Spatial object tracking data:
-=-=-=-=-

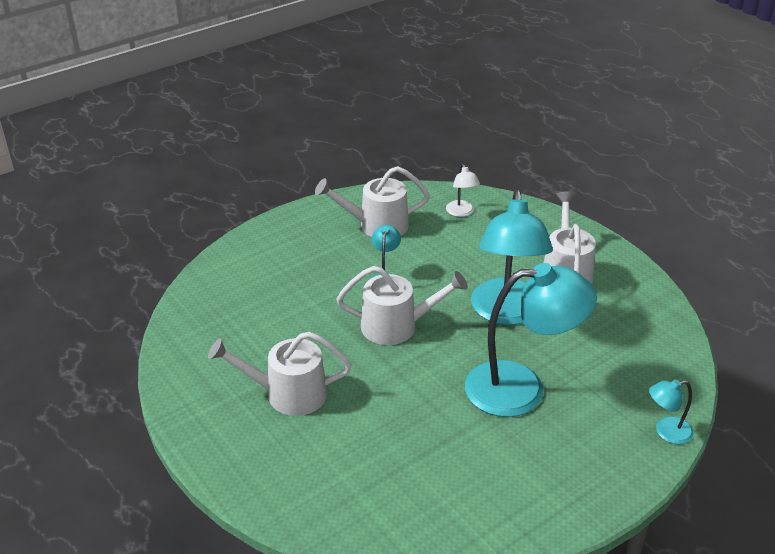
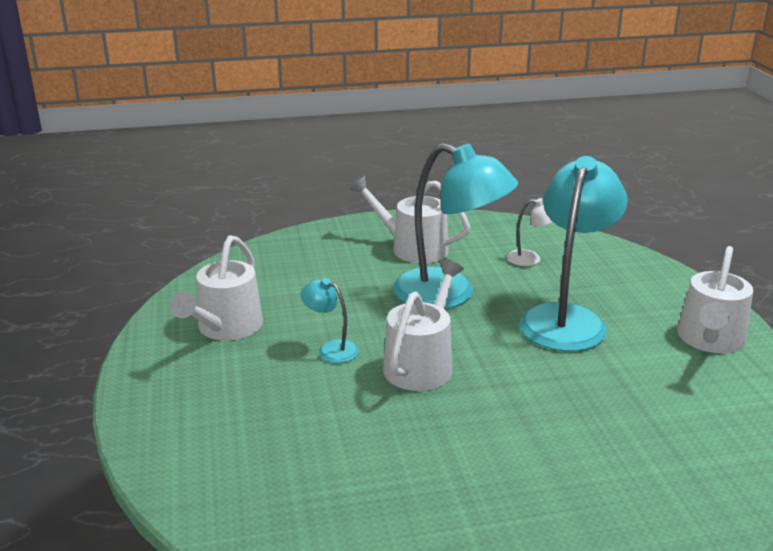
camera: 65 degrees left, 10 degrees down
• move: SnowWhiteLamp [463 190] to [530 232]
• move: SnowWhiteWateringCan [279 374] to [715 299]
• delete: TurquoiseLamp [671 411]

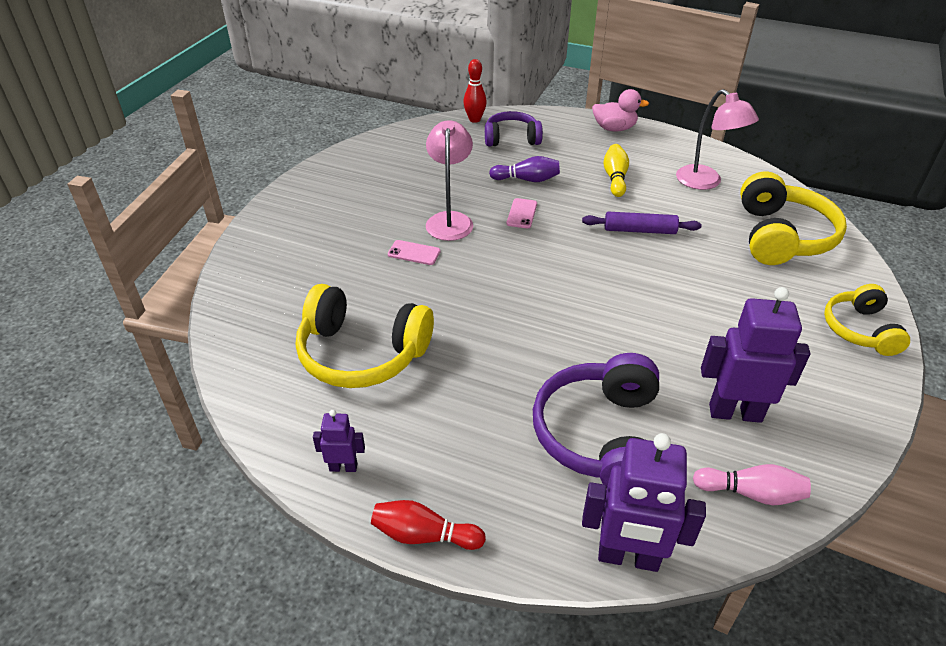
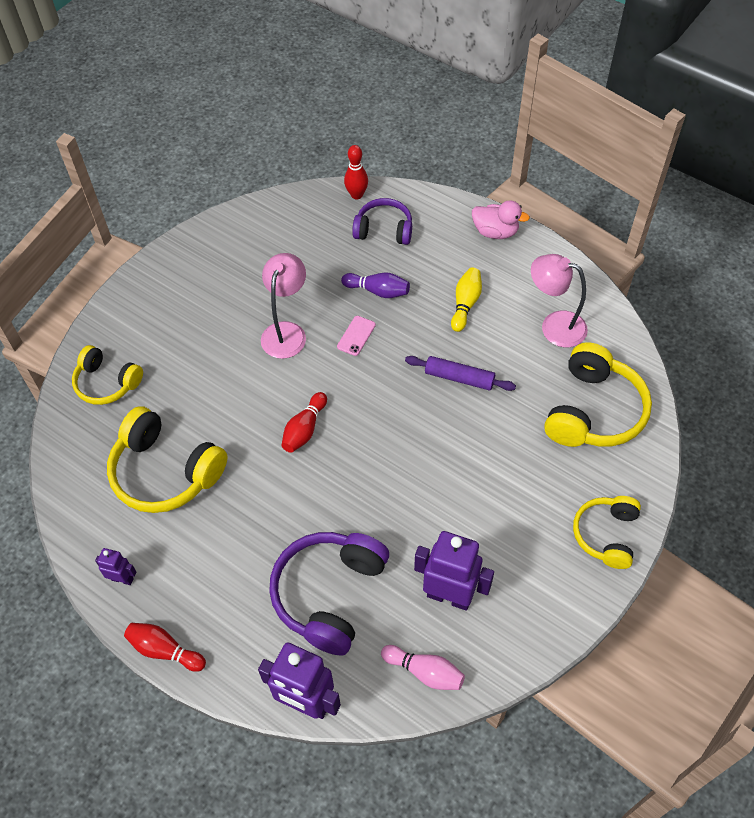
camera: 15 degrees right, 15 degrees up
• insert: GoldenOverEarHeadphones [107 375]
• insert: ScarletTenpin [304 422]
• rotate: RosyLamp [717 139] = [559 300] 135 degrees clockwise
• delete: RosySmartphone [414 252]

-=-=-=-=-

> [THE PROBLEM]:
Please retype the entries above word for word, but only from the line containing "to [530 232]" through the last line, and without the pictures.

> [ANSWER]:
• move: SnowWhiteLamp [463 190] to [530 232]
• move: SnowWhiteWateringCan [279 374] to [715 299]
• delete: TurquoiseLamp [671 411]

camera: 15 degrees right, 15 degrees up
• insert: GoldenOverEarHeadphones [107 375]
• insert: ScarletTenpin [304 422]
• rotate: RosyLamp [717 139] = [559 300] 135 degrees clockwise
• delete: RosySmartphone [414 252]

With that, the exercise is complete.